§ **Work instruction**
Every entry below should come back unchanged, except that the pictures are dropped.

[Start of section]

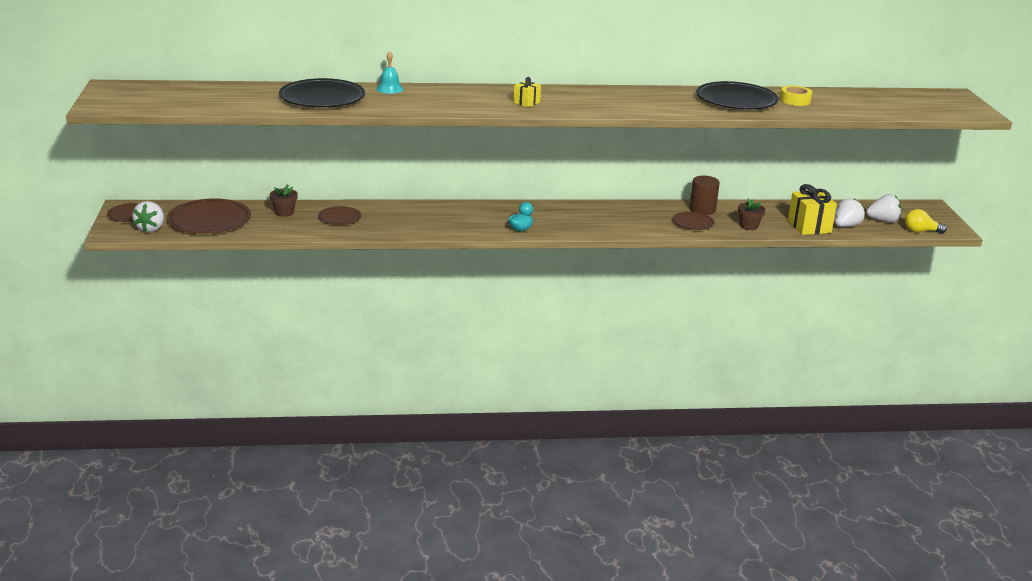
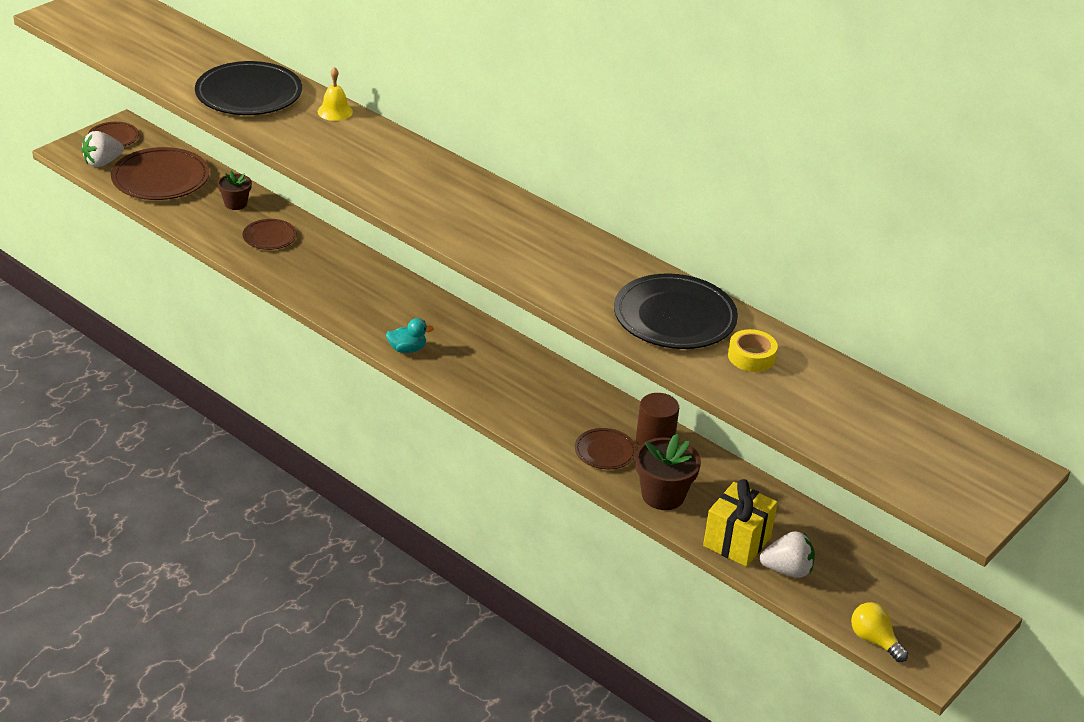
camera: 45 degrees right, 10 degrees up
(389, 89) = (335, 111): turquoise bell -> yellow bell
(526, 103) = (427, 198): yellow gift -> none
(749, 226) = (663, 495): brown flower pot -> brown flower pot, size x1.60
(883, 221) = (856, 594): white strawberry -> none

[End of section]

§ **Exercise answer**
camera: 45 degrees right, 10 degrees up
(389, 89) = (335, 111): turquoise bell -> yellow bell
(526, 103) = (427, 198): yellow gift -> none
(749, 226) = (663, 495): brown flower pot -> brown flower pot, size x1.60
(883, 221) = (856, 594): white strawberry -> none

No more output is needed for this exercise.